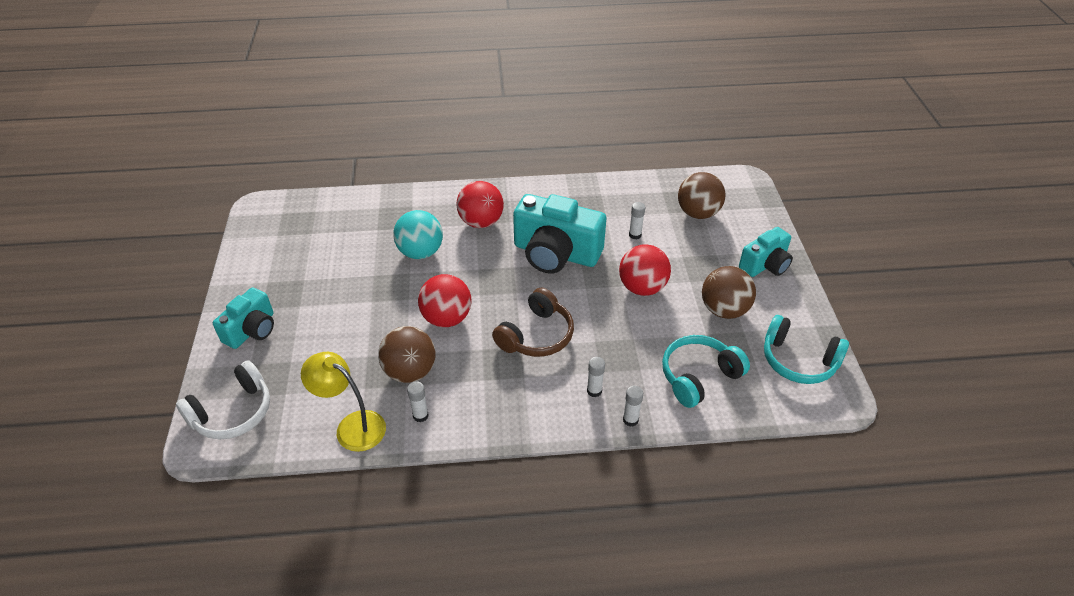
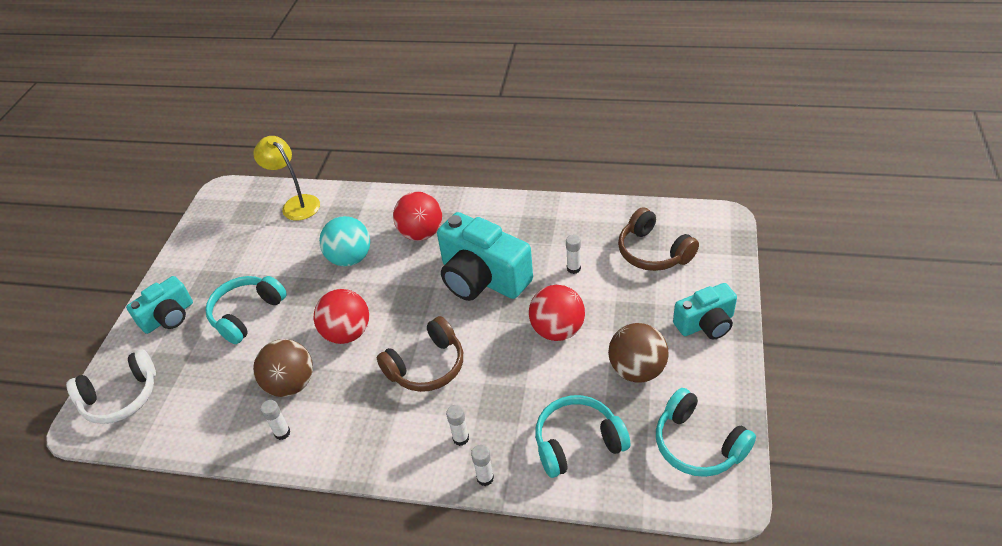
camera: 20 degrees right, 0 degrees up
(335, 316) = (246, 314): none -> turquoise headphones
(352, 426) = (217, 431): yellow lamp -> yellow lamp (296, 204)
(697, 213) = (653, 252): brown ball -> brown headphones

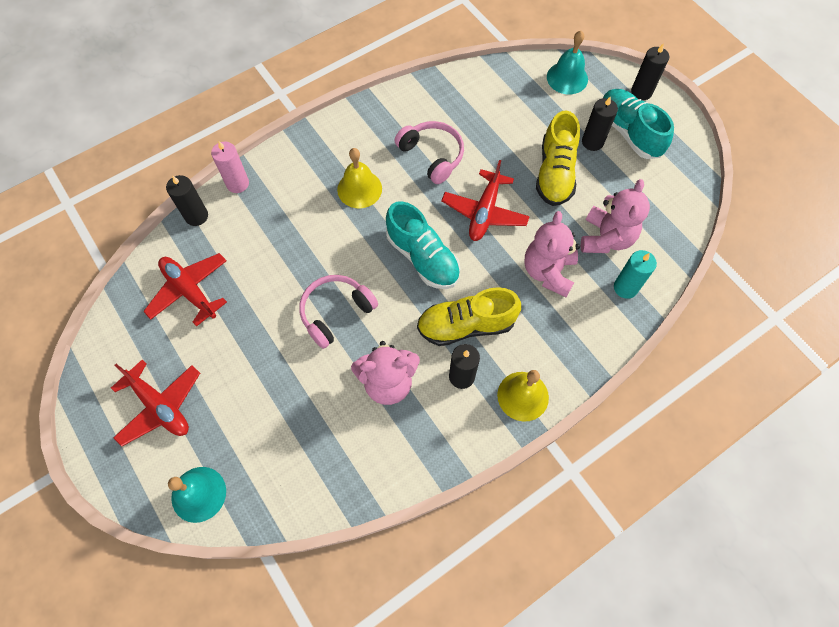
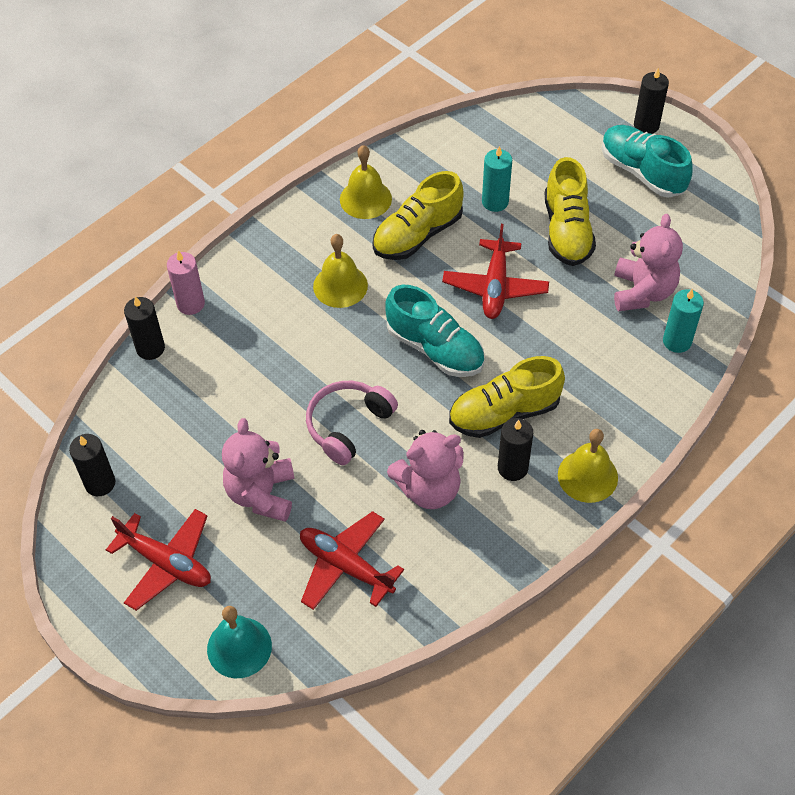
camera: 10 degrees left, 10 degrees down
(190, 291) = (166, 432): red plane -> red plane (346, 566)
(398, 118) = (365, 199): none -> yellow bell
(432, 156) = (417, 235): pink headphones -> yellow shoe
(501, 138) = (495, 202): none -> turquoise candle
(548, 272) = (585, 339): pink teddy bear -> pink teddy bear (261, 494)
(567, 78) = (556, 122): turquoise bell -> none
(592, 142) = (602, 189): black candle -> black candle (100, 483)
★ ★ ★ ★ ★
**Task instructions:**
Starting at the line that contains "(548, 272) = (585, 339): pink", copy each line exactly through the end of the listing above. Include that first line and the last one, and add nothing.

**The answer:**
(548, 272) = (585, 339): pink teddy bear -> pink teddy bear (261, 494)
(567, 78) = (556, 122): turquoise bell -> none
(592, 142) = (602, 189): black candle -> black candle (100, 483)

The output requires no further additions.